[Records Boundary: Start]

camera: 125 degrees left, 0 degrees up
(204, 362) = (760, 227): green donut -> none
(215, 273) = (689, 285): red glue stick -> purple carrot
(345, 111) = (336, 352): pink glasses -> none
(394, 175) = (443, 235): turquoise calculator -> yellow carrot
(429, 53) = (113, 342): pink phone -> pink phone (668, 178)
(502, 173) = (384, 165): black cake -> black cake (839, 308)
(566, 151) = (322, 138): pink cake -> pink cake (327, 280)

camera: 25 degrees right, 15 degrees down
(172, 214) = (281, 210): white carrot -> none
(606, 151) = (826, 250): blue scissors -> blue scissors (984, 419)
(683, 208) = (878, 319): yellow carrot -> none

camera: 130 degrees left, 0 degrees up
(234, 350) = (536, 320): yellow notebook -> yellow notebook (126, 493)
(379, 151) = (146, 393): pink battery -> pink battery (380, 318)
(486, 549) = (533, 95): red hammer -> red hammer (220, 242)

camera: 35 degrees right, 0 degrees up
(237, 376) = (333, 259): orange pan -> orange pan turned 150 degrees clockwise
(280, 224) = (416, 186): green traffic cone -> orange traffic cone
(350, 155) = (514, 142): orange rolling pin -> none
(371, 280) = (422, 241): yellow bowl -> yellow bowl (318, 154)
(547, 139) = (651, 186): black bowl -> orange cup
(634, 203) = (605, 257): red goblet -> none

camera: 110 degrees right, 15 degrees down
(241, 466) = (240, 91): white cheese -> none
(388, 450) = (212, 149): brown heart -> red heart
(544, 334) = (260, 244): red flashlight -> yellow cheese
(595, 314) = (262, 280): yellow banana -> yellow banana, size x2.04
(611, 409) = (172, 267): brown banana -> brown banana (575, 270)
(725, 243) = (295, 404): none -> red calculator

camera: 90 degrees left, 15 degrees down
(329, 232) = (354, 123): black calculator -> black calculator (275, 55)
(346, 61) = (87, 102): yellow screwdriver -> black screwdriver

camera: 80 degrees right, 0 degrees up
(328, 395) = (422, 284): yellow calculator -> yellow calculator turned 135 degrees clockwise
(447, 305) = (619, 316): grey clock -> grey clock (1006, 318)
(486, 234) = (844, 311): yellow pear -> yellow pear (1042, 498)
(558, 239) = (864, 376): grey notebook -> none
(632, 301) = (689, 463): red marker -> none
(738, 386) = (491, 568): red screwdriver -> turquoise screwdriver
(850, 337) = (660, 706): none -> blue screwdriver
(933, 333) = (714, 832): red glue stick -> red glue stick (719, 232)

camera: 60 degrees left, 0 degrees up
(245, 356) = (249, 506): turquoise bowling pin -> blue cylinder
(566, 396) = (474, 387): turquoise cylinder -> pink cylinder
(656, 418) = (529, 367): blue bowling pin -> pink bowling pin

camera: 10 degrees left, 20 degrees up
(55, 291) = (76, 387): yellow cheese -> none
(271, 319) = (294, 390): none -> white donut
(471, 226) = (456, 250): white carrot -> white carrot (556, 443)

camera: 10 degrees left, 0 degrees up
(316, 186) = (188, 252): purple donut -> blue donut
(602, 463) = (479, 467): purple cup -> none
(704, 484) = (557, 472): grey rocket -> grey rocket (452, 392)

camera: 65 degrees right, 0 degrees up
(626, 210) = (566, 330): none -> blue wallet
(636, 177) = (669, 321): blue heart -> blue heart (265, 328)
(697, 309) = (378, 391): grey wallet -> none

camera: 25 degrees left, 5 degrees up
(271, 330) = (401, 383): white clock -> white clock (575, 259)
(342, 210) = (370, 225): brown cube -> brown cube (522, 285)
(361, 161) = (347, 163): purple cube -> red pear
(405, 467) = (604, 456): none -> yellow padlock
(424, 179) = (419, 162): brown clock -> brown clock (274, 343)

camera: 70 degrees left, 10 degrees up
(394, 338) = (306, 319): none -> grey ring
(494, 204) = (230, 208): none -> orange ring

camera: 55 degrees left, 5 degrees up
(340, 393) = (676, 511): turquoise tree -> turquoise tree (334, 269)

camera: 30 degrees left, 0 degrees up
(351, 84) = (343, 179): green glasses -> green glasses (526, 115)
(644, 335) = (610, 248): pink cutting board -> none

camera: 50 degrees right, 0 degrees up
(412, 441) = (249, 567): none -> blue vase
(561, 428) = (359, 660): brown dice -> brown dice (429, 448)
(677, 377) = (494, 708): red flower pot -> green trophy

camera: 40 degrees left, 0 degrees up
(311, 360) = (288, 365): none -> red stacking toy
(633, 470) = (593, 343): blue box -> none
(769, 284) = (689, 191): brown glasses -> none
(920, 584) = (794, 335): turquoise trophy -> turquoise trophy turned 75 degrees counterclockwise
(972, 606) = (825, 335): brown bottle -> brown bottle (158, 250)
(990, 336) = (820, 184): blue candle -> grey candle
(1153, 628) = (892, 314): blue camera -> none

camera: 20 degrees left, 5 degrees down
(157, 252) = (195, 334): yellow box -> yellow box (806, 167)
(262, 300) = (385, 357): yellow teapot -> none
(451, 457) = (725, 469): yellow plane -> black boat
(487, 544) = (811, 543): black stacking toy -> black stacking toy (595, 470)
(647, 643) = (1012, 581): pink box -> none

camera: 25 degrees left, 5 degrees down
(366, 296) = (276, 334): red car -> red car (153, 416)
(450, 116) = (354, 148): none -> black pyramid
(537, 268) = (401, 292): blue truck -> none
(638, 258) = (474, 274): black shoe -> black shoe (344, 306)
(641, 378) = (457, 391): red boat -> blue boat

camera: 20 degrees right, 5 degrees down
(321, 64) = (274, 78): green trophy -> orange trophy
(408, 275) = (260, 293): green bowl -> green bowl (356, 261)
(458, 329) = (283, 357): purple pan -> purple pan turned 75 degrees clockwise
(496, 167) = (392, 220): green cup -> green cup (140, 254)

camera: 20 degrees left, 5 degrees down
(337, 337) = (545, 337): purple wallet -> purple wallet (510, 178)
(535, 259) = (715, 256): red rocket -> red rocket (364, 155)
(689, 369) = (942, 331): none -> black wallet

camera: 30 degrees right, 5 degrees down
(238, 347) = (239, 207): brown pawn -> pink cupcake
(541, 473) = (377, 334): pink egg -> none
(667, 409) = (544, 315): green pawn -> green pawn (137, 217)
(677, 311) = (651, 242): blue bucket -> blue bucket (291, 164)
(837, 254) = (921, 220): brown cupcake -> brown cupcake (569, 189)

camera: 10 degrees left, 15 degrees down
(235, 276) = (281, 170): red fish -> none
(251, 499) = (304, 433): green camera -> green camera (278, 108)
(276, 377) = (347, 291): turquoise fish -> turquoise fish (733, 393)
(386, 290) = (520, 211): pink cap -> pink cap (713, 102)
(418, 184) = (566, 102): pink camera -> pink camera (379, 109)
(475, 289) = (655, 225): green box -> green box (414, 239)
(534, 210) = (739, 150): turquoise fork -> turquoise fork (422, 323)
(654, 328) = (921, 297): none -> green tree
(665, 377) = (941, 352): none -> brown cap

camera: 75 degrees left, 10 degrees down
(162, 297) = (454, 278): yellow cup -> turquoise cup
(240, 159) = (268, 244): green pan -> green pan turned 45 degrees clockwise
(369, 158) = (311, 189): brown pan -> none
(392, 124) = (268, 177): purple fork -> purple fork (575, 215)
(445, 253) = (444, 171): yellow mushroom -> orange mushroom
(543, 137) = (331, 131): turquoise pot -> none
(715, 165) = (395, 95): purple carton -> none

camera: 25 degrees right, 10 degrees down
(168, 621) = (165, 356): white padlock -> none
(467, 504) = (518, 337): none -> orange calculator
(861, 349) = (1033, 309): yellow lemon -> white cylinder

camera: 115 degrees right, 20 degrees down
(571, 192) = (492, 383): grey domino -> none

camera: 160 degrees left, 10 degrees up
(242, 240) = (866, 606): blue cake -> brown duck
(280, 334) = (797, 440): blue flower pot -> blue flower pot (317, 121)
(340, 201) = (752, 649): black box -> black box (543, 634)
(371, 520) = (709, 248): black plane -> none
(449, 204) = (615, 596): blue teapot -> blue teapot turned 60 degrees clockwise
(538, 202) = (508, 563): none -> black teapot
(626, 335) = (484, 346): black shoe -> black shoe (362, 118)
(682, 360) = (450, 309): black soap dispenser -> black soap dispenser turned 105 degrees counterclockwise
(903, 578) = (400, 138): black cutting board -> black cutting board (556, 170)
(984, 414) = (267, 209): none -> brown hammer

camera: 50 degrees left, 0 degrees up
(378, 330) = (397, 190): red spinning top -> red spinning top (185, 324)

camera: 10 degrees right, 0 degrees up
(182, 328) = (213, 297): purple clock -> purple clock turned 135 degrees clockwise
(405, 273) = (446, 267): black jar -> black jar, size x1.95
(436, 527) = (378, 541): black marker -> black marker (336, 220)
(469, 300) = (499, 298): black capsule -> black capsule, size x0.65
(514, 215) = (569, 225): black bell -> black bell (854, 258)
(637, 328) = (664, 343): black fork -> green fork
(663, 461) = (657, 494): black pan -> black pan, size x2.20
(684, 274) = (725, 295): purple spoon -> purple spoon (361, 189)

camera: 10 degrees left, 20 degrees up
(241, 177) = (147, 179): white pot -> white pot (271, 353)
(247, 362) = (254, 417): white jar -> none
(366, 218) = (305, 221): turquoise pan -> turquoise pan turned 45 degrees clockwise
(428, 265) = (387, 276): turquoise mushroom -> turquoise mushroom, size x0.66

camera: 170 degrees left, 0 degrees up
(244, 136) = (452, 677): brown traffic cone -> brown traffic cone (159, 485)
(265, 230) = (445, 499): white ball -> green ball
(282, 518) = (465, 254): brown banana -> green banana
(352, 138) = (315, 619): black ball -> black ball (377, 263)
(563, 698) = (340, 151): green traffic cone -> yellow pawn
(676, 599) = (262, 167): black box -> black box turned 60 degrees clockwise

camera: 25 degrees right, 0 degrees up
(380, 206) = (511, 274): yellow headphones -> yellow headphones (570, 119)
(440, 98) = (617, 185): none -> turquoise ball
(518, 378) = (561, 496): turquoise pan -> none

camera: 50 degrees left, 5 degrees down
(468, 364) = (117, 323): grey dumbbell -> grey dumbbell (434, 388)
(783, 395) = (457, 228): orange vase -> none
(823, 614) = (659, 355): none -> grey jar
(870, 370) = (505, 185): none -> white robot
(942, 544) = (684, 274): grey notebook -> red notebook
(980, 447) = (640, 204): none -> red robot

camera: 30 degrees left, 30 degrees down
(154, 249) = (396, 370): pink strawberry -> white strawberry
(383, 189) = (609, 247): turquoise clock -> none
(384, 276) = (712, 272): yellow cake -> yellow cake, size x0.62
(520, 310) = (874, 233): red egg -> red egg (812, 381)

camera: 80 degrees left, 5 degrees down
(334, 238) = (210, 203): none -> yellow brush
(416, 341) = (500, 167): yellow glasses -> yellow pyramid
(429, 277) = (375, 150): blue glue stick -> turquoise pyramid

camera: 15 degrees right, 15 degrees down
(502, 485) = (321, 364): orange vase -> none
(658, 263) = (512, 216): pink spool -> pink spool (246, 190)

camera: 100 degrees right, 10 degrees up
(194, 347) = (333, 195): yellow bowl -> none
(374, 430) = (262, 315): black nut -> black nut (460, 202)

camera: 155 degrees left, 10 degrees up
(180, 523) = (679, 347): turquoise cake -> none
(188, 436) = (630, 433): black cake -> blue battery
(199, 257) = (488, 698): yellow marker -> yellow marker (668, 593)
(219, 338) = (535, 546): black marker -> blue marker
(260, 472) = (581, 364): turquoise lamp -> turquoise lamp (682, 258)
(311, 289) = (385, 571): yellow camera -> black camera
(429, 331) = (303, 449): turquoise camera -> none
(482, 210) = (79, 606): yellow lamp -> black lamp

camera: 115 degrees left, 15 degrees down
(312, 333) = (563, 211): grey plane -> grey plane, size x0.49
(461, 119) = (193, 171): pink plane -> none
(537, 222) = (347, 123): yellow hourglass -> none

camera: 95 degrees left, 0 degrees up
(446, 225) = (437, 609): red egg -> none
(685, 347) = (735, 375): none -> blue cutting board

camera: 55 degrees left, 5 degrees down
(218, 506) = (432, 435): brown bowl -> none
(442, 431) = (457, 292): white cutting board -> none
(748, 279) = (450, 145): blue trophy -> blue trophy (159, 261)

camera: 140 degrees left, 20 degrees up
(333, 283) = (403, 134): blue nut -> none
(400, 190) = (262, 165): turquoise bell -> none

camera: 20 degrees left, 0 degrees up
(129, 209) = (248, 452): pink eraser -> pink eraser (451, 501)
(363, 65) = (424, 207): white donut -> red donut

[Records Boundary: End]

* [Directions]: Only those lines of the entries above that run from the line containing "(563, 698) = (340, 151): green" to the line containing "(685, 347) = (735, 375): none", both included, should be transcribed exactly.

* [Response]:
(563, 698) = (340, 151): green traffic cone -> yellow pawn
(676, 599) = (262, 167): black box -> black box turned 60 degrees clockwise

camera: 25 degrees right, 0 degrees up
(380, 206) = (511, 274): yellow headphones -> yellow headphones (570, 119)
(440, 98) = (617, 185): none -> turquoise ball
(518, 378) = (561, 496): turquoise pan -> none

camera: 50 degrees left, 5 degrees down
(468, 364) = (117, 323): grey dumbbell -> grey dumbbell (434, 388)
(783, 395) = (457, 228): orange vase -> none
(823, 614) = (659, 355): none -> grey jar
(870, 370) = (505, 185): none -> white robot
(942, 544) = (684, 274): grey notebook -> red notebook
(980, 447) = (640, 204): none -> red robot

camera: 30 degrees left, 30 degrees down
(154, 249) = (396, 370): pink strawberry -> white strawberry
(383, 189) = (609, 247): turquoise clock -> none
(384, 276) = (712, 272): yellow cake -> yellow cake, size x0.62
(520, 310) = (874, 233): red egg -> red egg (812, 381)

camera: 80 degrees left, 5 degrees down
(334, 238) = (210, 203): none -> yellow brush
(416, 341) = (500, 167): yellow glasses -> yellow pyramid
(429, 277) = (375, 150): blue glue stick -> turquoise pyramid

camera: 15 degrees right, 15 degrees down
(502, 485) = (321, 364): orange vase -> none
(658, 263) = (512, 216): pink spool -> pink spool (246, 190)

camera: 100 degrees right, 10 degrees up
(194, 347) = (333, 195): yellow bowl -> none
(374, 430) = (262, 315): black nut -> black nut (460, 202)

camera: 155 degrees left, 10 degrees up
(180, 523) = (679, 347): turquoise cake -> none
(188, 436) = (630, 433): black cake -> blue battery
(199, 257) = (488, 698): yellow marker -> yellow marker (668, 593)
(219, 338) = (535, 546): black marker -> blue marker
(260, 472) = (581, 364): turquoise lamp -> turquoise lamp (682, 258)
(311, 289) = (385, 571): yellow camera -> black camera
(429, 331) = (303, 449): turquoise camera -> none
(482, 210) = (79, 606): yellow lamp -> black lamp

camera: 115 degrees left, 15 degrees down
(312, 333) = (563, 211): grey plane -> grey plane, size x0.49
(461, 119) = (193, 171): pink plane -> none
(537, 222) = (347, 123): yellow hourglass -> none

camera: 95 degrees left, 0 degrees up
(446, 225) = (437, 609): red egg -> none
(685, 347) = (735, 375): none -> blue cutting board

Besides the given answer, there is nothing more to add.